## About this task:
The answer must be only the lines below from the one holding "[(0,229),(2,271),(44,269),(42,227),(0,229)]" down to the one holding "[(83,380),(52,392),(80,465),(110,452),(83,380)]", ends included, printed exactly; please omit all pictures.

## Dataset records:
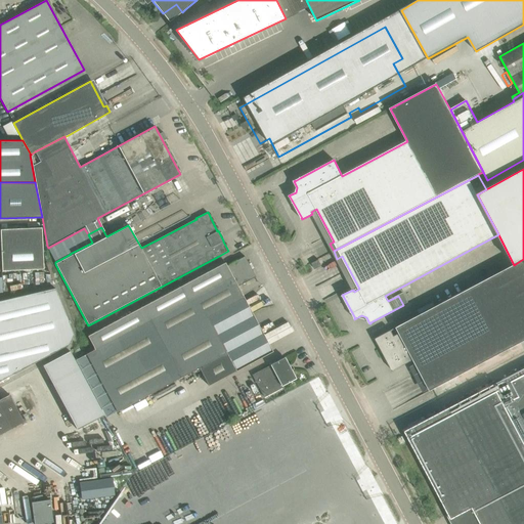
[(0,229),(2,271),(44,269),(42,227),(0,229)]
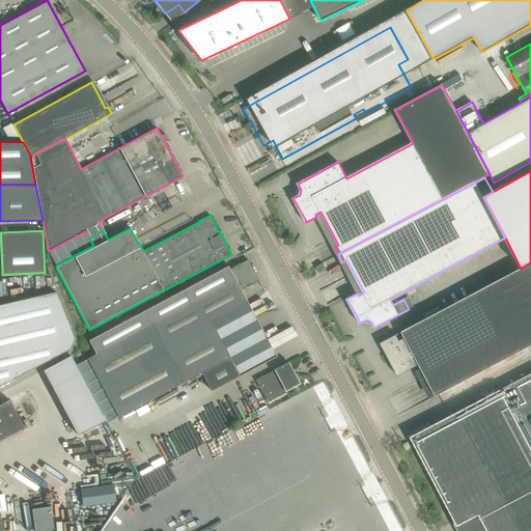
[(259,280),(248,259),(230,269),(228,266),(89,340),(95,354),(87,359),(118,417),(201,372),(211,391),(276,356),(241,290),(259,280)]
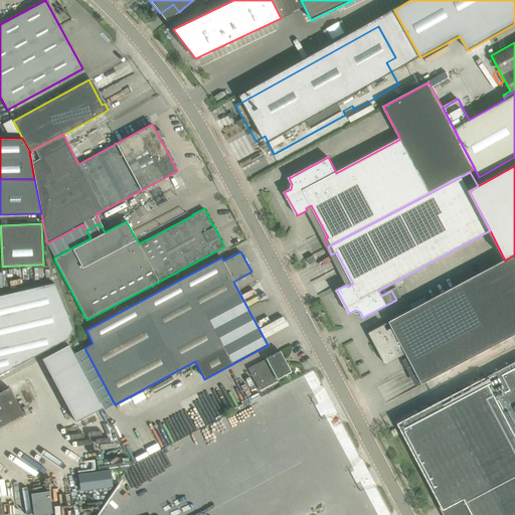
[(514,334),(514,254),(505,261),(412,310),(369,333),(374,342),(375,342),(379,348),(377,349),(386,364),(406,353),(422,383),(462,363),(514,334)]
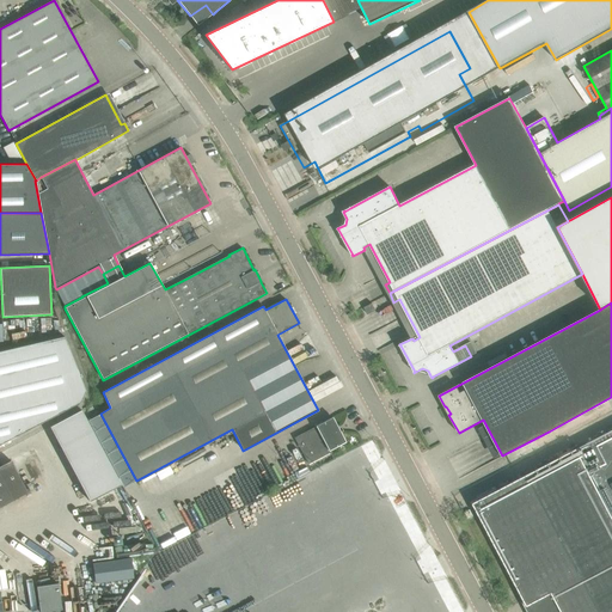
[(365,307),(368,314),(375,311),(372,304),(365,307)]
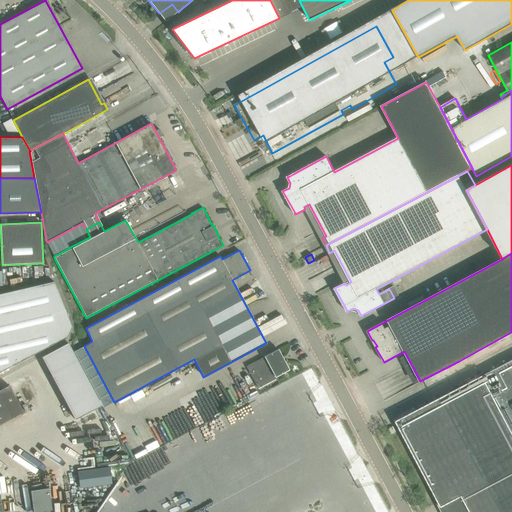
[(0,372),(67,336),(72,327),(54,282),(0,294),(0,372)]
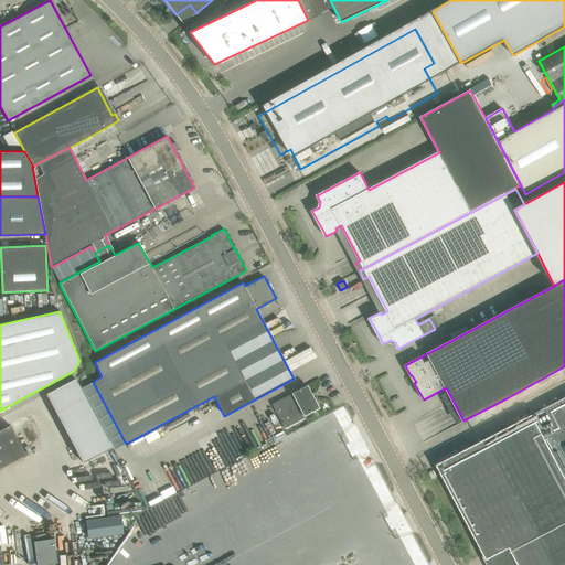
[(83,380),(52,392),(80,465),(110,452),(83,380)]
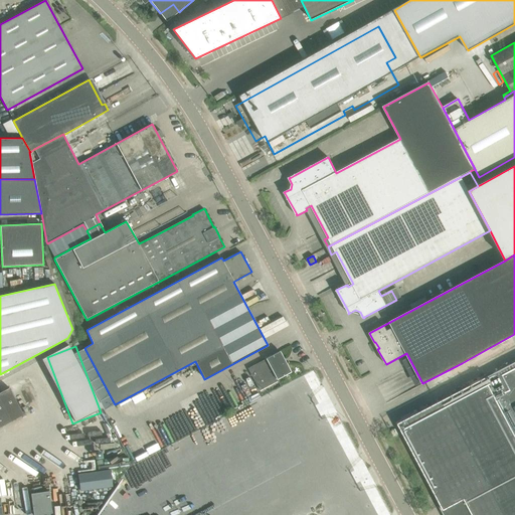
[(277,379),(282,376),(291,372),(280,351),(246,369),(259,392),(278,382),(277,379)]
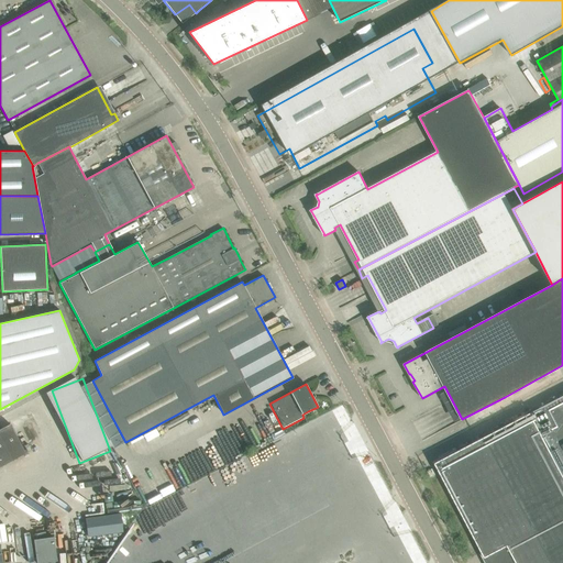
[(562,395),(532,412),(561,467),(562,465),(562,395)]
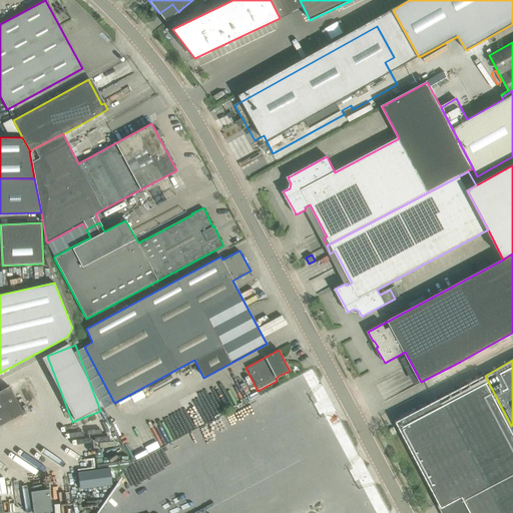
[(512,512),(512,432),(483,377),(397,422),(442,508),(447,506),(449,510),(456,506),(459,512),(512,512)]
==
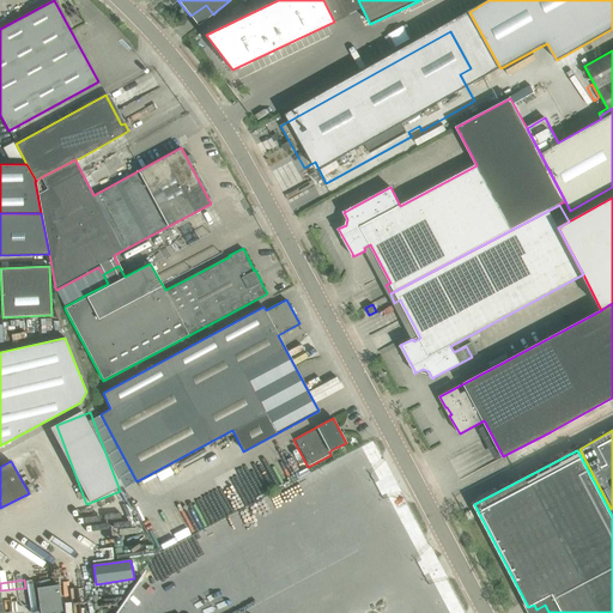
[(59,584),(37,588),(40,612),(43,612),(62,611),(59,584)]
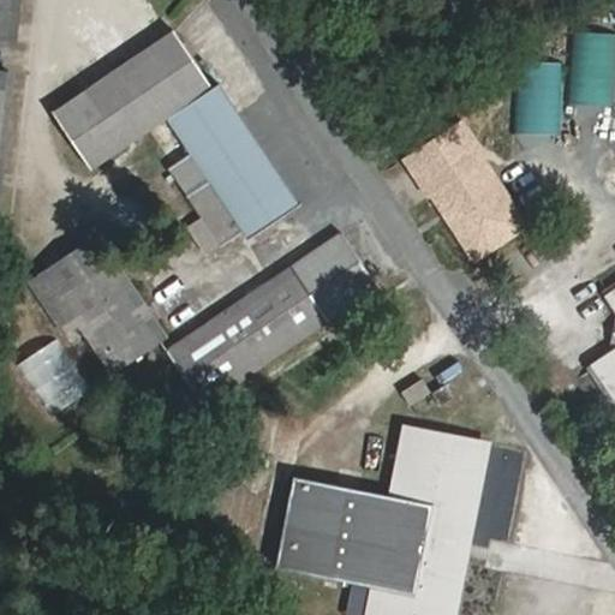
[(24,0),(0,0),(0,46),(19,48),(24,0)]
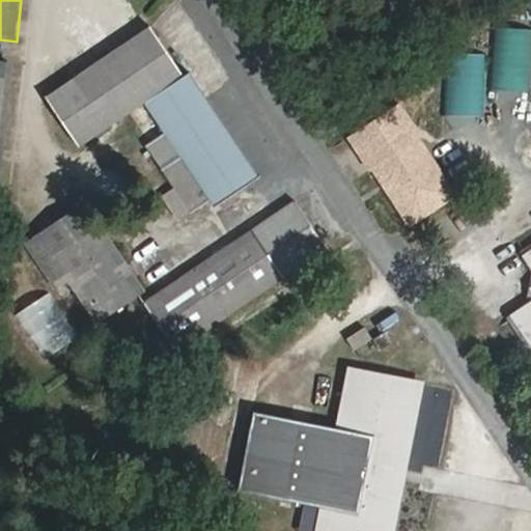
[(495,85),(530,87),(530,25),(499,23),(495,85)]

## Answer box:
[(0,229),(2,271),(44,269),(42,227),(0,229)]
[(259,280),(248,259),(230,269),(228,266),(89,340),(95,354),(87,359),(118,417),(201,372),(211,391),(276,356),(241,290),(259,280)]
[(514,334),(514,254),(505,261),(412,310),(369,333),(374,342),(375,342),(379,348),(377,349),(386,364),(406,353),(422,383),(462,363),(514,334)]
[(365,307),(368,314),(375,311),(372,304),(365,307)]
[(0,372),(67,336),(72,327),(54,282),(0,294),(0,372)]
[(83,380),(52,392),(80,465),(110,452),(83,380)]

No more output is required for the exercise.